§ Supplied material:

● ● ● ●

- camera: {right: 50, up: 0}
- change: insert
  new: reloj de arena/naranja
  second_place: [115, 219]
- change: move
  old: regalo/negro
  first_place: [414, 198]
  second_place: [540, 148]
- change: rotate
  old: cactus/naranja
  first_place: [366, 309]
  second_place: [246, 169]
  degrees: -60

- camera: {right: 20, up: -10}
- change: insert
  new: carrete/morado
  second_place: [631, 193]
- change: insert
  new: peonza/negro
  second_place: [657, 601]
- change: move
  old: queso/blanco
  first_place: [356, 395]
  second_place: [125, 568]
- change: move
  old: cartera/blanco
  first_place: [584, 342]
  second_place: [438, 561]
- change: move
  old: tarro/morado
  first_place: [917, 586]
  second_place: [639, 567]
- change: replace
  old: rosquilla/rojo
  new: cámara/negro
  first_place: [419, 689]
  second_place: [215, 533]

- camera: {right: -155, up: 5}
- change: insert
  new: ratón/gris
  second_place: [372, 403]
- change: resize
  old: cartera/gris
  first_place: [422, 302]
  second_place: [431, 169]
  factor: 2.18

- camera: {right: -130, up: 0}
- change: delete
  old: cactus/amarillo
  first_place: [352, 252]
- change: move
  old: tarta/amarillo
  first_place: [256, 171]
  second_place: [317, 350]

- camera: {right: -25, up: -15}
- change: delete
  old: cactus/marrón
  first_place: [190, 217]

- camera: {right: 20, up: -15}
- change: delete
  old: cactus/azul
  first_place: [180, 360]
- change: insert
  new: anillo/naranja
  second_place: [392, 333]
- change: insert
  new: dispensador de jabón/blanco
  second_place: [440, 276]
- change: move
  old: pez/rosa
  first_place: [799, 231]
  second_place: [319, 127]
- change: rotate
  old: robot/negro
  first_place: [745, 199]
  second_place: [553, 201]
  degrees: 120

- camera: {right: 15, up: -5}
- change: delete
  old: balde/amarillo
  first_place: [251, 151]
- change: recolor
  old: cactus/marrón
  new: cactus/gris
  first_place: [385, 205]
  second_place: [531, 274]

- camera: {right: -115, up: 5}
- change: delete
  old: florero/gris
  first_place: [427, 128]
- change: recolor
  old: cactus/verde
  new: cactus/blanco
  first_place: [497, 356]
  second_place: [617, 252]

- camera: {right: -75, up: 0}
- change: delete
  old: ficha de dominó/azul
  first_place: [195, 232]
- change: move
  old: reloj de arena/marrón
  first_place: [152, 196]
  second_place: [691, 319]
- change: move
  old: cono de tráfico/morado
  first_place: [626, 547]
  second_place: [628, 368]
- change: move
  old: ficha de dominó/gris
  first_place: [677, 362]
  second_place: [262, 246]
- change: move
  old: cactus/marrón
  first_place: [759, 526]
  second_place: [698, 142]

● ● ● ●

§ Exercise goal:
Repeat the listing above exactly, keeping every word as it stands.

§ Solution:
- camera: {right: 50, up: 0}
- change: insert
  new: reloj de arena/naranja
  second_place: [115, 219]
- change: move
  old: regalo/negro
  first_place: [414, 198]
  second_place: [540, 148]
- change: rotate
  old: cactus/naranja
  first_place: [366, 309]
  second_place: [246, 169]
  degrees: -60

- camera: {right: 20, up: -10}
- change: insert
  new: carrete/morado
  second_place: [631, 193]
- change: insert
  new: peonza/negro
  second_place: [657, 601]
- change: move
  old: queso/blanco
  first_place: [356, 395]
  second_place: [125, 568]
- change: move
  old: cartera/blanco
  first_place: [584, 342]
  second_place: [438, 561]
- change: move
  old: tarro/morado
  first_place: [917, 586]
  second_place: [639, 567]
- change: replace
  old: rosquilla/rojo
  new: cámara/negro
  first_place: [419, 689]
  second_place: [215, 533]

- camera: {right: -155, up: 5}
- change: insert
  new: ratón/gris
  second_place: [372, 403]
- change: resize
  old: cartera/gris
  first_place: [422, 302]
  second_place: [431, 169]
  factor: 2.18

- camera: {right: -130, up: 0}
- change: delete
  old: cactus/amarillo
  first_place: [352, 252]
- change: move
  old: tarta/amarillo
  first_place: [256, 171]
  second_place: [317, 350]

- camera: {right: -25, up: -15}
- change: delete
  old: cactus/marrón
  first_place: [190, 217]

- camera: {right: 20, up: -15}
- change: delete
  old: cactus/azul
  first_place: [180, 360]
- change: insert
  new: anillo/naranja
  second_place: [392, 333]
- change: insert
  new: dispensador de jabón/blanco
  second_place: [440, 276]
- change: move
  old: pez/rosa
  first_place: [799, 231]
  second_place: [319, 127]
- change: rotate
  old: robot/negro
  first_place: [745, 199]
  second_place: [553, 201]
  degrees: 120

- camera: {right: 15, up: -5}
- change: delete
  old: balde/amarillo
  first_place: [251, 151]
- change: recolor
  old: cactus/marrón
  new: cactus/gris
  first_place: [385, 205]
  second_place: [531, 274]

- camera: {right: -115, up: 5}
- change: delete
  old: florero/gris
  first_place: [427, 128]
- change: recolor
  old: cactus/verde
  new: cactus/blanco
  first_place: [497, 356]
  second_place: [617, 252]

- camera: {right: -75, up: 0}
- change: delete
  old: ficha de dominó/azul
  first_place: [195, 232]
- change: move
  old: reloj de arena/marrón
  first_place: [152, 196]
  second_place: [691, 319]
- change: move
  old: cono de tráfico/morado
  first_place: [626, 547]
  second_place: [628, 368]
- change: move
  old: ficha de dominó/gris
  first_place: [677, 362]
  second_place: [262, 246]
- change: move
  old: cactus/marrón
  first_place: [759, 526]
  second_place: [698, 142]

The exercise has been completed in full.